[Record set Boundary: Start]

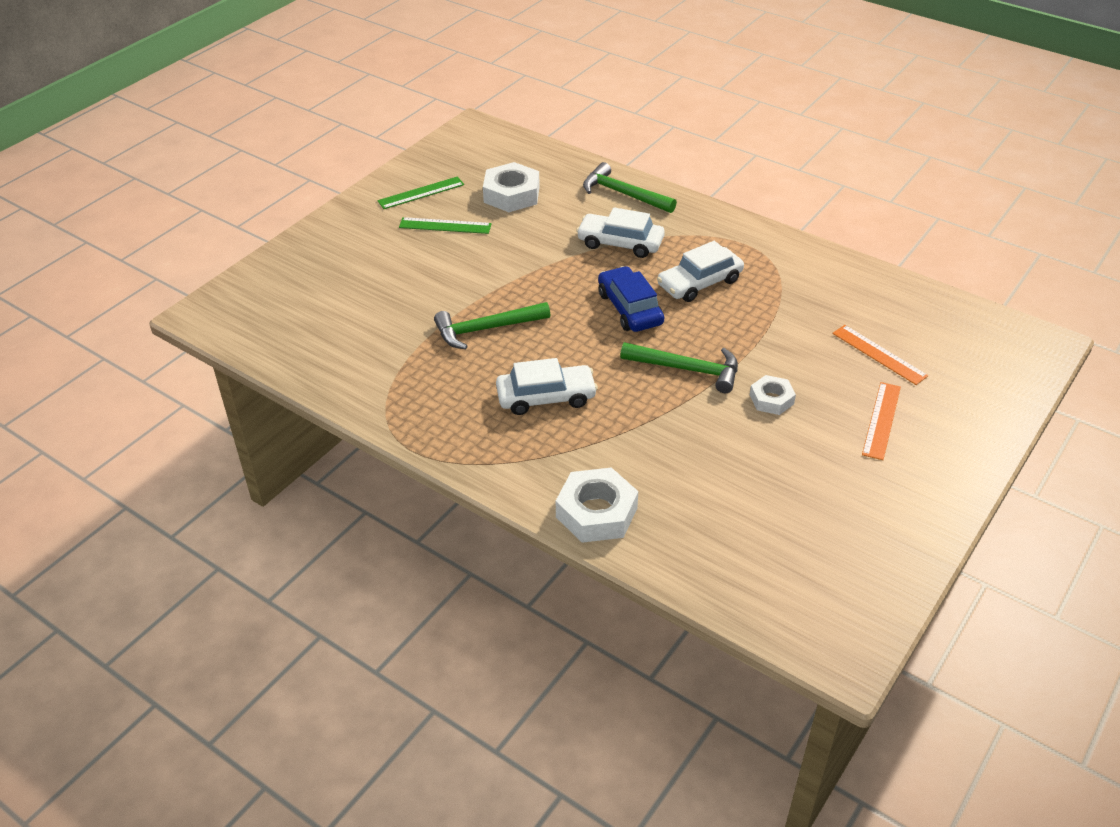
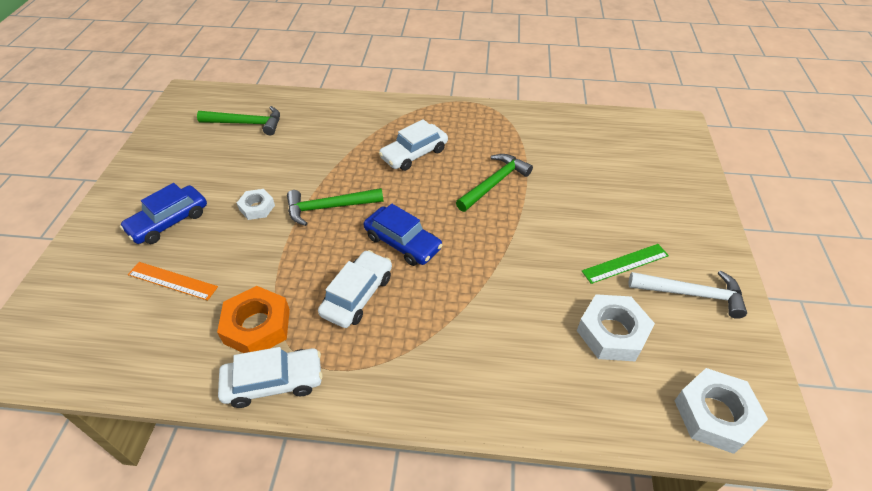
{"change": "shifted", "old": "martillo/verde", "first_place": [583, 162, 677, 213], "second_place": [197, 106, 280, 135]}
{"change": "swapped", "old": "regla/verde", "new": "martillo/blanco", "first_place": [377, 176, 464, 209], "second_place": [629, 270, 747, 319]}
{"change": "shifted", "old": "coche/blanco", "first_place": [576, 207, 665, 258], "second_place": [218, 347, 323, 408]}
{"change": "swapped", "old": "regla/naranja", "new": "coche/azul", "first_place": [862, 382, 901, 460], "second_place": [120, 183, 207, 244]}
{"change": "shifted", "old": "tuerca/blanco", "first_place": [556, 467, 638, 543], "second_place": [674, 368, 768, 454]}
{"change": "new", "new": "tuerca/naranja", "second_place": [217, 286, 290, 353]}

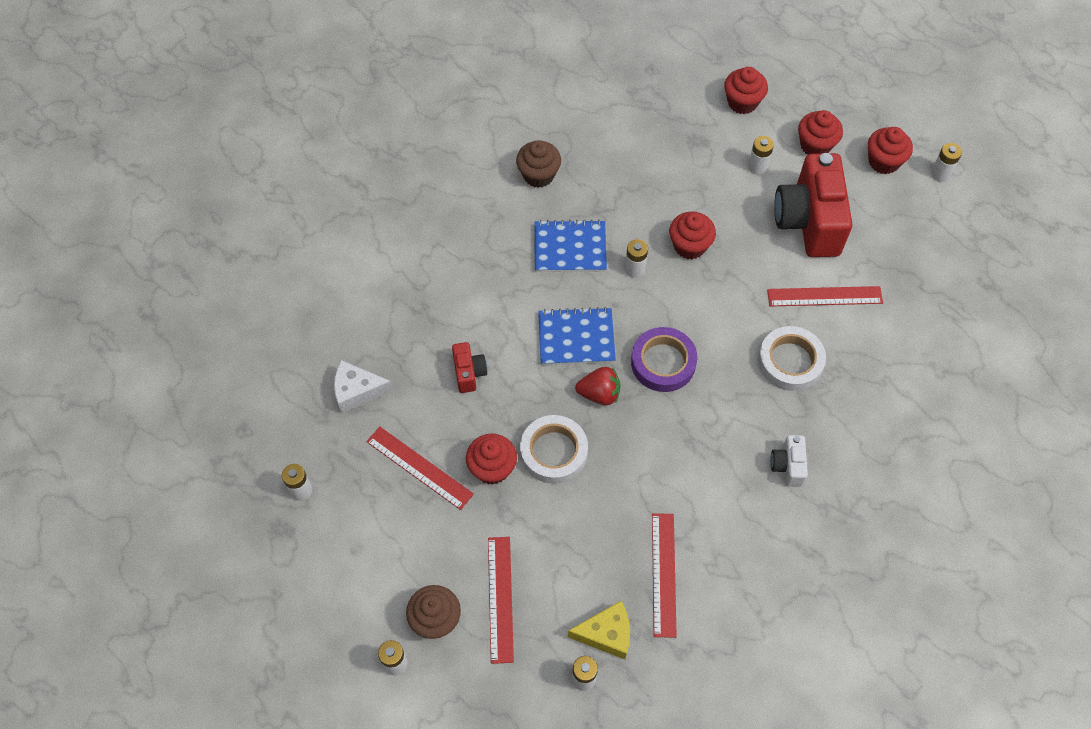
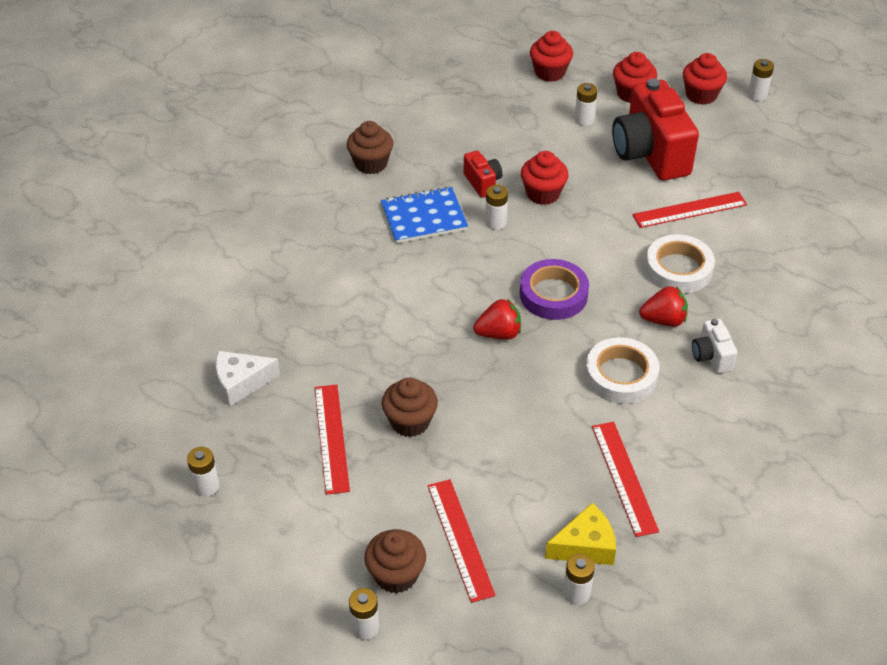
{"change": "gone", "old": "cuaderno/azul", "first_place": [538, 307, 616, 365]}
{"change": "shifted", "old": "cámara/rojo", "first_place": [452, 342, 487, 393], "second_place": [464, 151, 503, 198]}
{"change": "shifted", "old": "cinta adhesiva/blanco", "first_place": [520, 415, 588, 484], "second_place": [585, 337, 659, 404]}
{"change": "rotated", "old": "regla/rojo", "first_place": [366, 427, 474, 510], "second_place": [315, 385, 350, 495], "degrees": 60}
{"change": "repainted", "old": "magdalena/rojo", "new": "magdalena/marrón", "first_place": [466, 434, 517, 485], "second_place": [382, 378, 438, 437]}
{"change": "new", "new": "fresa/rojo", "second_place": [639, 286, 688, 327]}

[Record set Boundary: End]

» Work task
Repeat all entries exactly. Skip the pictures.

» Result of this exercise
{"change": "shifted", "old": "martillo/verde", "first_place": [583, 162, 677, 213], "second_place": [197, 106, 280, 135]}
{"change": "swapped", "old": "regla/verde", "new": "martillo/blanco", "first_place": [377, 176, 464, 209], "second_place": [629, 270, 747, 319]}
{"change": "shifted", "old": "coche/blanco", "first_place": [576, 207, 665, 258], "second_place": [218, 347, 323, 408]}
{"change": "swapped", "old": "regla/naranja", "new": "coche/azul", "first_place": [862, 382, 901, 460], "second_place": [120, 183, 207, 244]}
{"change": "shifted", "old": "tuerca/blanco", "first_place": [556, 467, 638, 543], "second_place": [674, 368, 768, 454]}
{"change": "new", "new": "tuerca/naranja", "second_place": [217, 286, 290, 353]}

{"change": "gone", "old": "cuaderno/azul", "first_place": [538, 307, 616, 365]}
{"change": "shifted", "old": "cámara/rojo", "first_place": [452, 342, 487, 393], "second_place": [464, 151, 503, 198]}
{"change": "shifted", "old": "cinta adhesiva/blanco", "first_place": [520, 415, 588, 484], "second_place": [585, 337, 659, 404]}
{"change": "rotated", "old": "regla/rojo", "first_place": [366, 427, 474, 510], "second_place": [315, 385, 350, 495], "degrees": 60}
{"change": "repainted", "old": "magdalena/rojo", "new": "magdalena/marrón", "first_place": [466, 434, 517, 485], "second_place": [382, 378, 438, 437]}
{"change": "new", "new": "fresa/rojo", "second_place": [639, 286, 688, 327]}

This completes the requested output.